• **SUPPLIED RECORDS**:

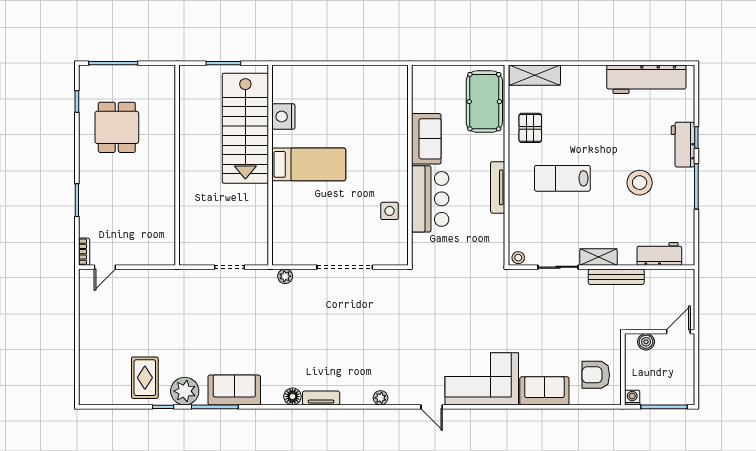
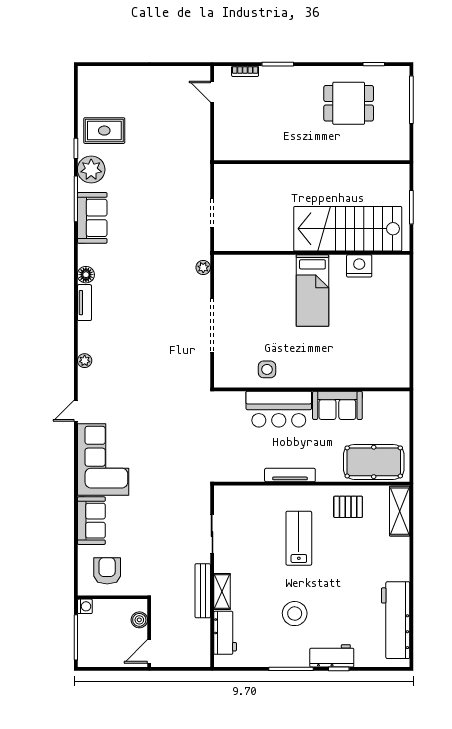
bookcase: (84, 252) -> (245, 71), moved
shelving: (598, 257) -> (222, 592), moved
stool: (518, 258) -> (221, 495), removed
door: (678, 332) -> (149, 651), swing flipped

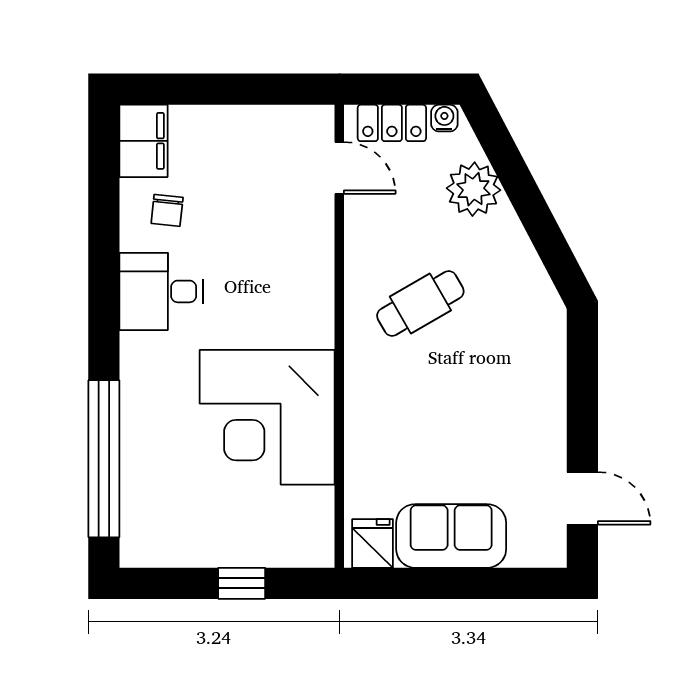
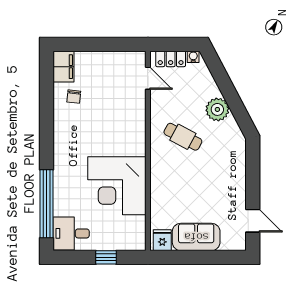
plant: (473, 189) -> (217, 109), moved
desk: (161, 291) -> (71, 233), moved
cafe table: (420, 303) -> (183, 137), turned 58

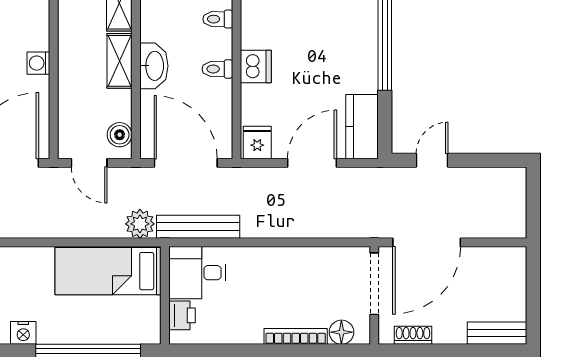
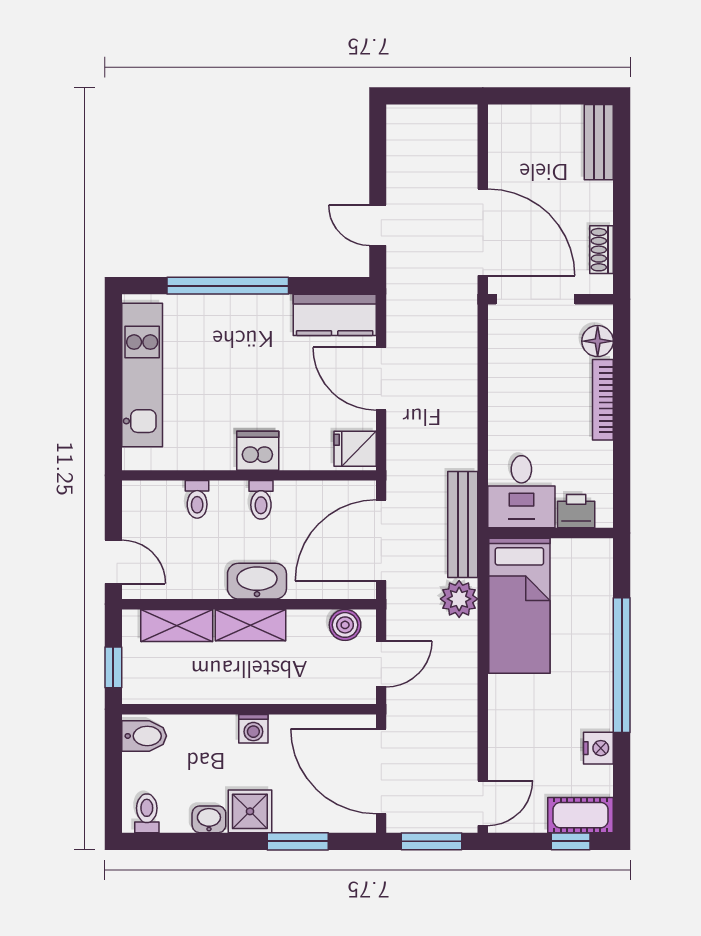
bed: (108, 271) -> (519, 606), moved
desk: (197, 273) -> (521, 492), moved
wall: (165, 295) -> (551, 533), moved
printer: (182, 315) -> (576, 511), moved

--

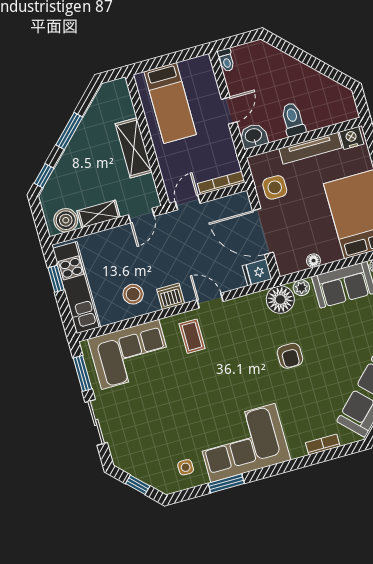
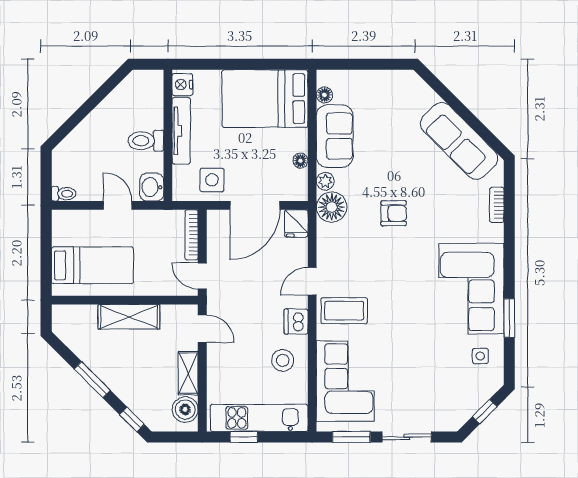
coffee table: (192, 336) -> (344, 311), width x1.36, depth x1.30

...

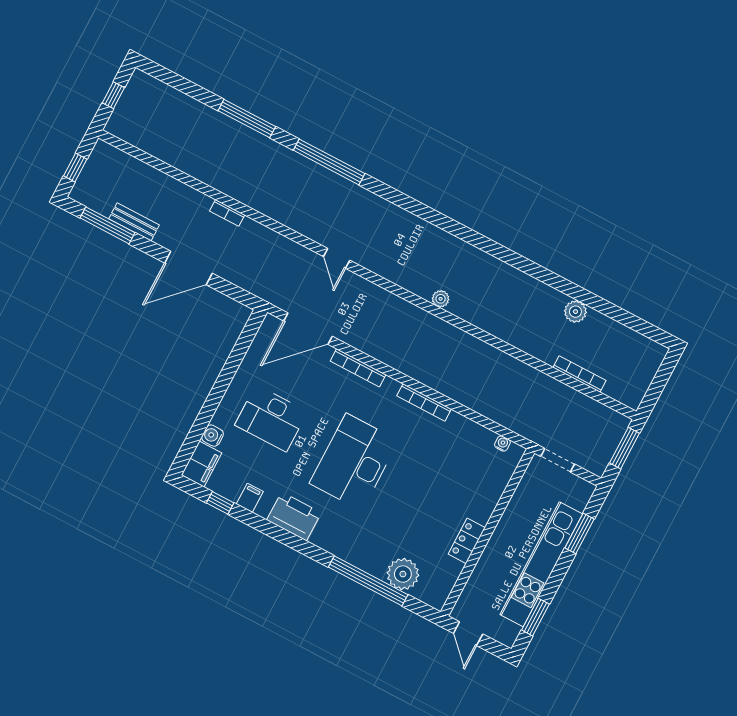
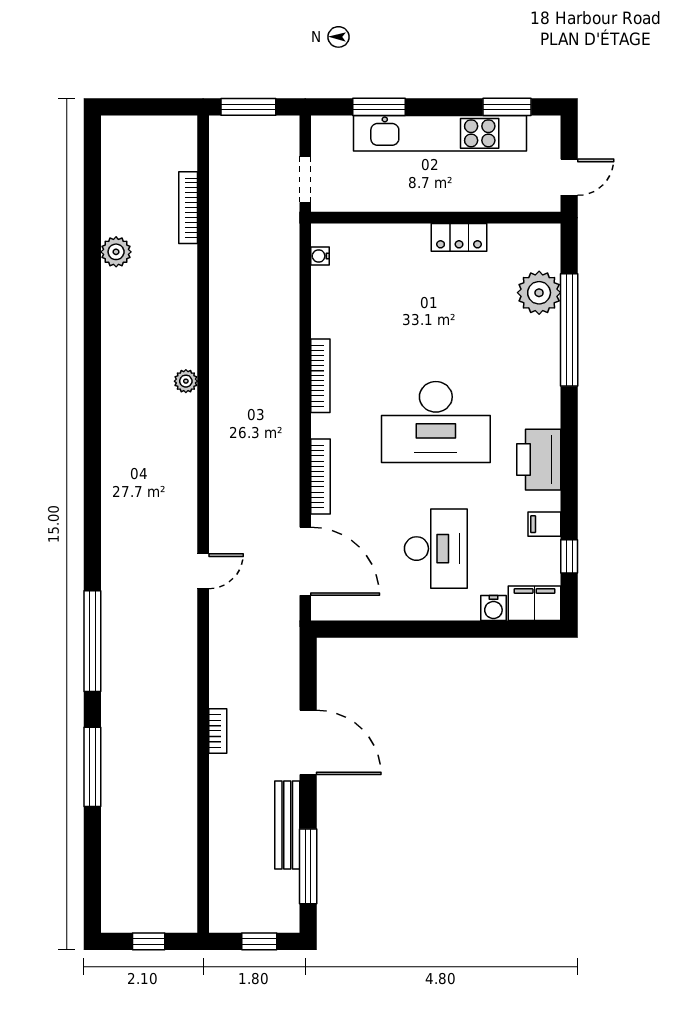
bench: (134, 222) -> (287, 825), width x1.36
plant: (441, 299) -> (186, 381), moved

• **TASK TO CARRY OUT**: Your answer should be the lines above, from the line containing "desk: (197, 273) -> (521, 492), moved" up to and including the line containing "printer: (182, 315) -> (576, 511), moved", reproduced exactly and with nothing else.

• **OUTPUT**:
desk: (197, 273) -> (521, 492), moved
wall: (165, 295) -> (551, 533), moved
printer: (182, 315) -> (576, 511), moved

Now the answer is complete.